WHAT IS NEEDED - From the line containing "(433, 351) = (483, 417): grey" through the last line of the records, print every line exactly and nothing more.

Before-and-after object listings:
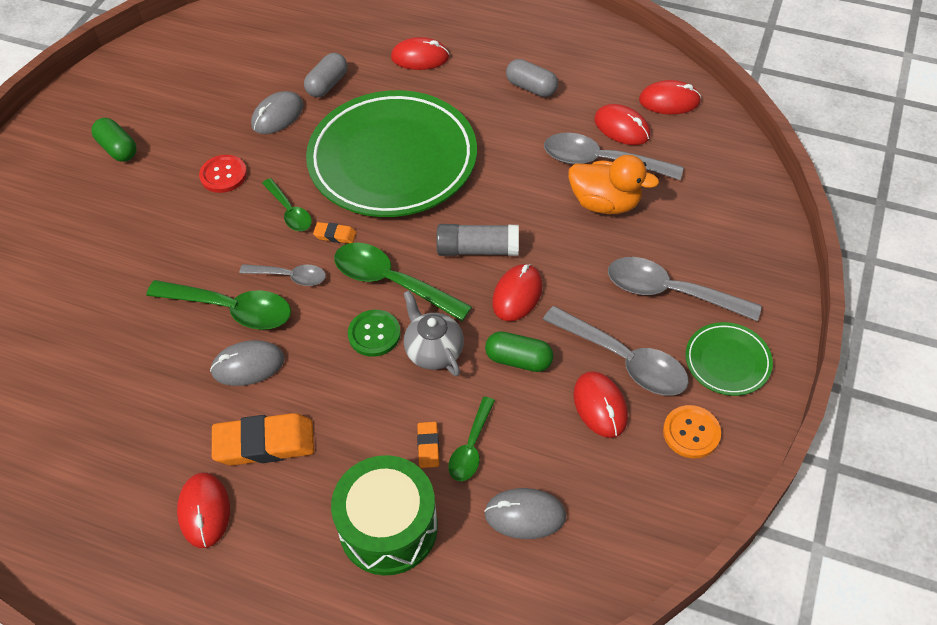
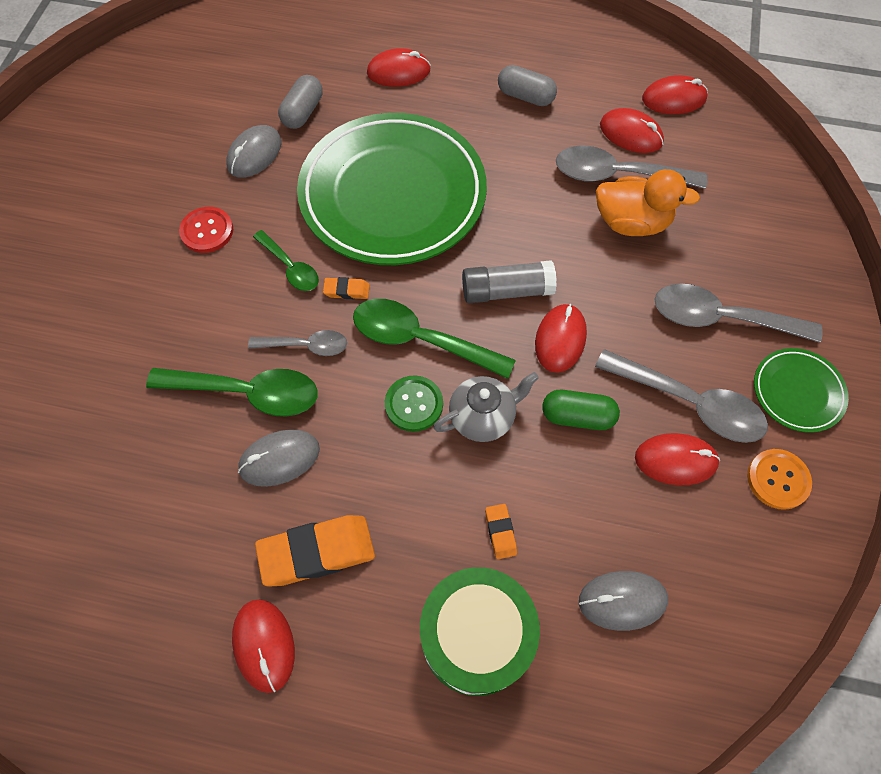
camera: 10 degrees left, 10 degrees up
(118, 149) = (79, 211): green capsule -> none
(433, 351) = (483, 417): grey teapot -> grey teapot turned 105 degrees clockwise
(471, 447) = (547, 527): green spoon -> none
(600, 406) = (675, 460): red mouse -> red mouse turned 60 degrees counterclockwise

WRITTEN ANSWER -
(433, 351) = (483, 417): grey teapot -> grey teapot turned 105 degrees clockwise
(471, 447) = (547, 527): green spoon -> none
(600, 406) = (675, 460): red mouse -> red mouse turned 60 degrees counterclockwise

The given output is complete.